» **WHAT TO WORK ON**
Find the line with "green arrow: (206, 345) -> (139, 325), moved" in the records below. Copy it and every line after it, up to and including the line with "purple L-shape: (159, 466)".

» **MATERIAL SUPPLIED**
——

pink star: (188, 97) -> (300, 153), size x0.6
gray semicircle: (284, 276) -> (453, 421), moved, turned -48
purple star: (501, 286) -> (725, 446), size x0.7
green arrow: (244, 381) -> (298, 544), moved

——

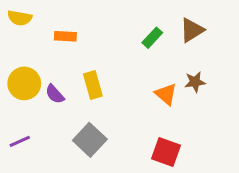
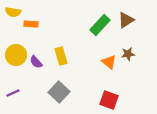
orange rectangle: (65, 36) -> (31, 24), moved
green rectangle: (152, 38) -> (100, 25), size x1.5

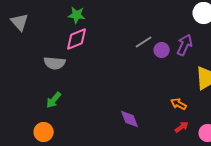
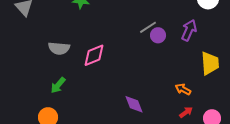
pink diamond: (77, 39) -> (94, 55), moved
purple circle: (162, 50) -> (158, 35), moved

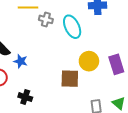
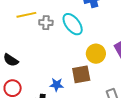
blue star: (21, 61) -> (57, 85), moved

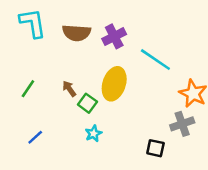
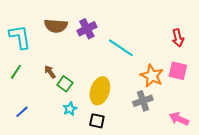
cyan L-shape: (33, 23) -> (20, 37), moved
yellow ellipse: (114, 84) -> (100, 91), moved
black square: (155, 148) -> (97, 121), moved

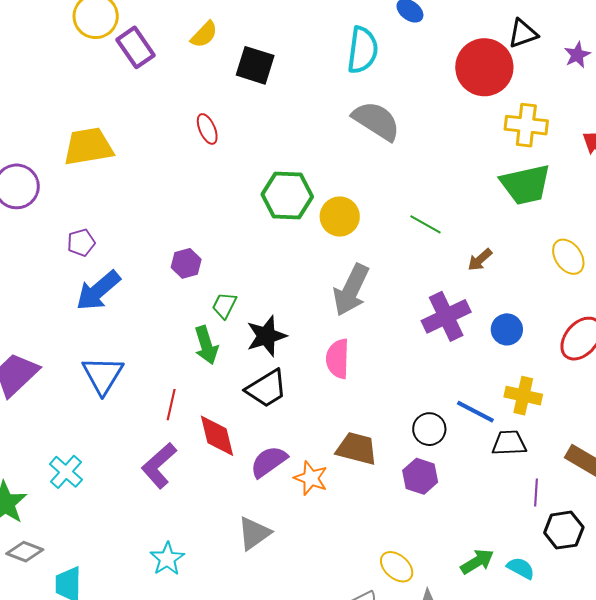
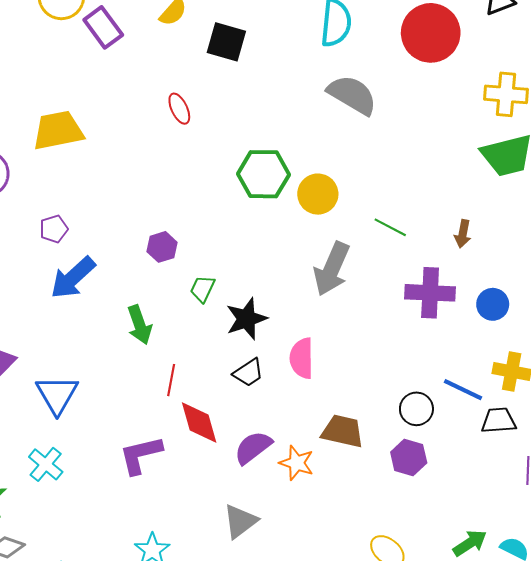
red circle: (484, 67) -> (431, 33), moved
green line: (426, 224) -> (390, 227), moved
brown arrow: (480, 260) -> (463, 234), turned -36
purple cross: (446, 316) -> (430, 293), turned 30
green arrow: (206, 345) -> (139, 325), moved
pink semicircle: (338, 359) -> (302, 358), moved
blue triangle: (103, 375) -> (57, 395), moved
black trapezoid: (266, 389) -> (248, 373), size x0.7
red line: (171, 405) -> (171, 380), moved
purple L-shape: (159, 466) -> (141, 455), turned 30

——

» **EXERCISE ANSWER**
green arrow: (206, 345) -> (139, 325), moved
pink semicircle: (338, 359) -> (302, 358), moved
blue triangle: (103, 375) -> (57, 395), moved
black trapezoid: (266, 389) -> (248, 373), size x0.7
red line: (171, 405) -> (171, 380), moved
purple L-shape: (159, 466) -> (141, 455), turned 30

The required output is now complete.